• The task
Word for word, transcribe the data below from the line with "S205: button (+9V, MODE)" to the line with "R7: 18k (N28, VDD) -> 18k (GND, N29)", keeping both of those lines.

(Edit difference data)
Content starts
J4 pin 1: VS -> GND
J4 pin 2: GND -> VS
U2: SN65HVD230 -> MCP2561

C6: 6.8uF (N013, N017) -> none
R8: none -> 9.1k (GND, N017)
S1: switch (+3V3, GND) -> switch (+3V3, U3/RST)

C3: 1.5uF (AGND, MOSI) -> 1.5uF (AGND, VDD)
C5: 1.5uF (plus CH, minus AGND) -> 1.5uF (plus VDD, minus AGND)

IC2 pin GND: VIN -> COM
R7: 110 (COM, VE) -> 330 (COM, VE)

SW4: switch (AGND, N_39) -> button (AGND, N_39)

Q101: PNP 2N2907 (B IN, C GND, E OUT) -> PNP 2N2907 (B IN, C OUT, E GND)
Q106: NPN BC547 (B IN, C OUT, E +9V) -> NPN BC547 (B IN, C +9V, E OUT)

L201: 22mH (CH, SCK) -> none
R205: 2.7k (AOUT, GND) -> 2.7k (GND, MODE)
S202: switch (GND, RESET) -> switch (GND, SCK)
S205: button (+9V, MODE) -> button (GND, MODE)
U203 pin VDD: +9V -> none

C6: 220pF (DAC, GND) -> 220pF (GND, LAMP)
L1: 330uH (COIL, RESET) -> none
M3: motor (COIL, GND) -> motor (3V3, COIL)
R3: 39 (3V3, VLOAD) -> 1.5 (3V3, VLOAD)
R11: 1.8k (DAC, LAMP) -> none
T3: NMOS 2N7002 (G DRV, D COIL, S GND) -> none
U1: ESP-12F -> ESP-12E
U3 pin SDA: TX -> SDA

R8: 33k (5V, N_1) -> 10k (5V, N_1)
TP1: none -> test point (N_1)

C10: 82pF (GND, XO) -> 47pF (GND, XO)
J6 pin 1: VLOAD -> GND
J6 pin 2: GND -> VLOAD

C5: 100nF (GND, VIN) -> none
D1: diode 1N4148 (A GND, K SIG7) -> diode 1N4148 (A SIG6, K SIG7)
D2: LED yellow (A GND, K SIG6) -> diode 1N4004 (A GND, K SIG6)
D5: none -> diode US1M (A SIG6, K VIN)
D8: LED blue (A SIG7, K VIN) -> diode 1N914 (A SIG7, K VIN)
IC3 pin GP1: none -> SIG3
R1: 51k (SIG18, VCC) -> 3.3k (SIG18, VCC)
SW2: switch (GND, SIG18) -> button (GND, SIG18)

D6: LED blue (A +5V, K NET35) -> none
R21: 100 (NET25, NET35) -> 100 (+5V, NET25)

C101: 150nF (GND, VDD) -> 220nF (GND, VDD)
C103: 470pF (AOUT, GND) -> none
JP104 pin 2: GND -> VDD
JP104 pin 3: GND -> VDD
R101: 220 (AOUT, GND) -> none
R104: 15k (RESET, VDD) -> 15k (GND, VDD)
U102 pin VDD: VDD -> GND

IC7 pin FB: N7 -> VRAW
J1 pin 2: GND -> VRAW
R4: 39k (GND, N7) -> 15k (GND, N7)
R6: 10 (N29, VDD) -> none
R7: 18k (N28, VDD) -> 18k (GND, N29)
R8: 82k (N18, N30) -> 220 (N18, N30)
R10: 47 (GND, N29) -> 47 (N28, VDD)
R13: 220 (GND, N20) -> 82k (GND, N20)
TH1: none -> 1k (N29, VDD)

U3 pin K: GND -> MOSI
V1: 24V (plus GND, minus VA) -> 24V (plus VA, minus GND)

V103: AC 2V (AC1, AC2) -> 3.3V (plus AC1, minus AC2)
Content ends
• Solved exercise
S205: button (+9V, MODE) -> button (GND, MODE)
U203 pin VDD: +9V -> none

C6: 220pF (DAC, GND) -> 220pF (GND, LAMP)
L1: 330uH (COIL, RESET) -> none
M3: motor (COIL, GND) -> motor (3V3, COIL)
R3: 39 (3V3, VLOAD) -> 1.5 (3V3, VLOAD)
R11: 1.8k (DAC, LAMP) -> none
T3: NMOS 2N7002 (G DRV, D COIL, S GND) -> none
U1: ESP-12F -> ESP-12E
U3 pin SDA: TX -> SDA

R8: 33k (5V, N_1) -> 10k (5V, N_1)
TP1: none -> test point (N_1)

C10: 82pF (GND, XO) -> 47pF (GND, XO)
J6 pin 1: VLOAD -> GND
J6 pin 2: GND -> VLOAD

C5: 100nF (GND, VIN) -> none
D1: diode 1N4148 (A GND, K SIG7) -> diode 1N4148 (A SIG6, K SIG7)
D2: LED yellow (A GND, K SIG6) -> diode 1N4004 (A GND, K SIG6)
D5: none -> diode US1M (A SIG6, K VIN)
D8: LED blue (A SIG7, K VIN) -> diode 1N914 (A SIG7, K VIN)
IC3 pin GP1: none -> SIG3
R1: 51k (SIG18, VCC) -> 3.3k (SIG18, VCC)
SW2: switch (GND, SIG18) -> button (GND, SIG18)

D6: LED blue (A +5V, K NET35) -> none
R21: 100 (NET25, NET35) -> 100 (+5V, NET25)

C101: 150nF (GND, VDD) -> 220nF (GND, VDD)
C103: 470pF (AOUT, GND) -> none
JP104 pin 2: GND -> VDD
JP104 pin 3: GND -> VDD
R101: 220 (AOUT, GND) -> none
R104: 15k (RESET, VDD) -> 15k (GND, VDD)
U102 pin VDD: VDD -> GND

IC7 pin FB: N7 -> VRAW
J1 pin 2: GND -> VRAW
R4: 39k (GND, N7) -> 15k (GND, N7)
R6: 10 (N29, VDD) -> none
R7: 18k (N28, VDD) -> 18k (GND, N29)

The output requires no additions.